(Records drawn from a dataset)
=== Begin Enclosure ===
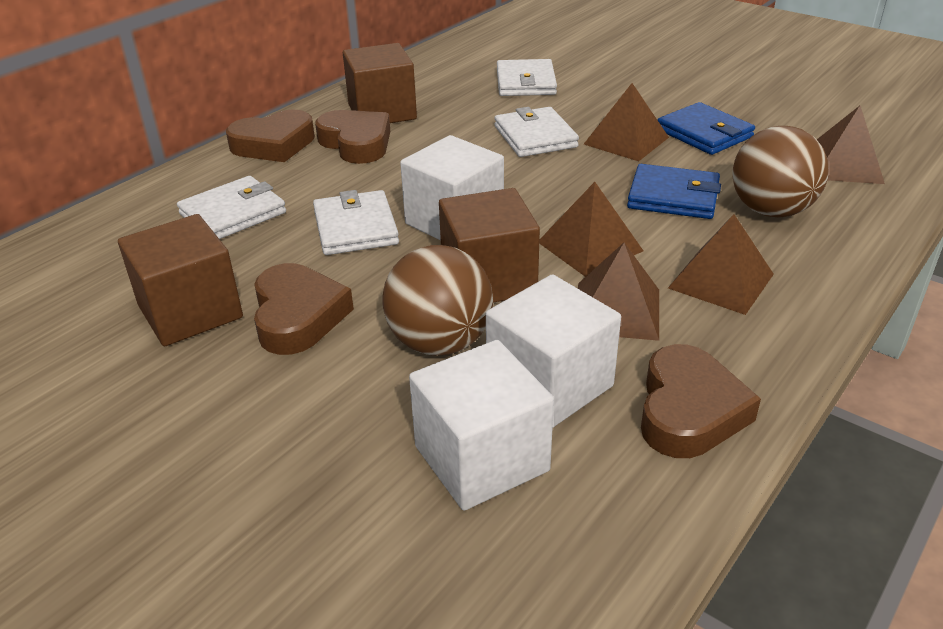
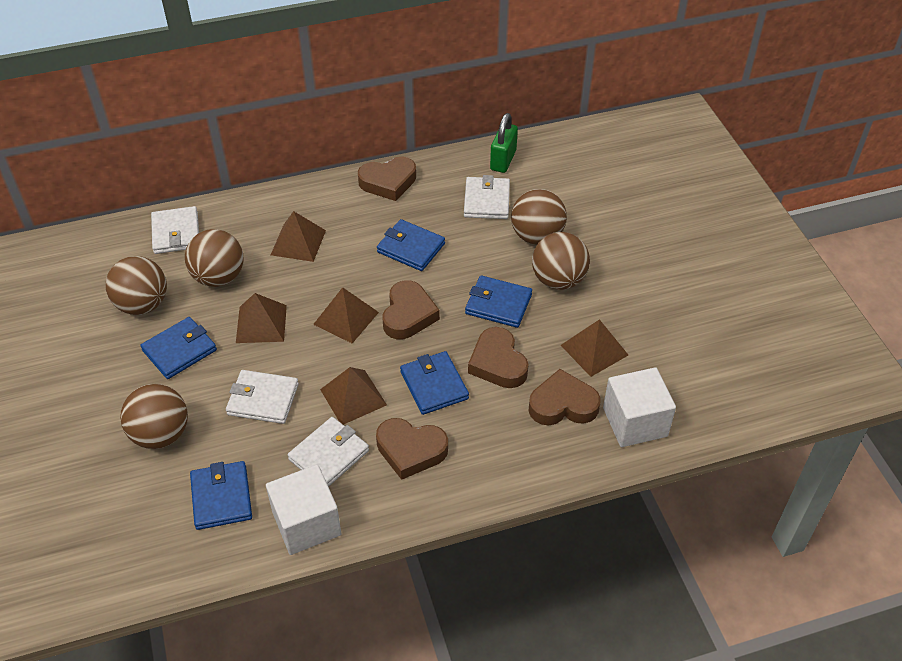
blue wallet: 2 -> 5
brown ball: 2 -> 5
brown cube: 3 -> 0
brown heart: 4 -> 5
green padlock: 0 -> 1
white cube: 3 -> 2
=== End Enclosure ===
§ EXERCISE AIM
Reproduce each line of the records exactly and exclude any images.

§ RESULT
blue wallet: 2 -> 5
brown ball: 2 -> 5
brown cube: 3 -> 0
brown heart: 4 -> 5
green padlock: 0 -> 1
white cube: 3 -> 2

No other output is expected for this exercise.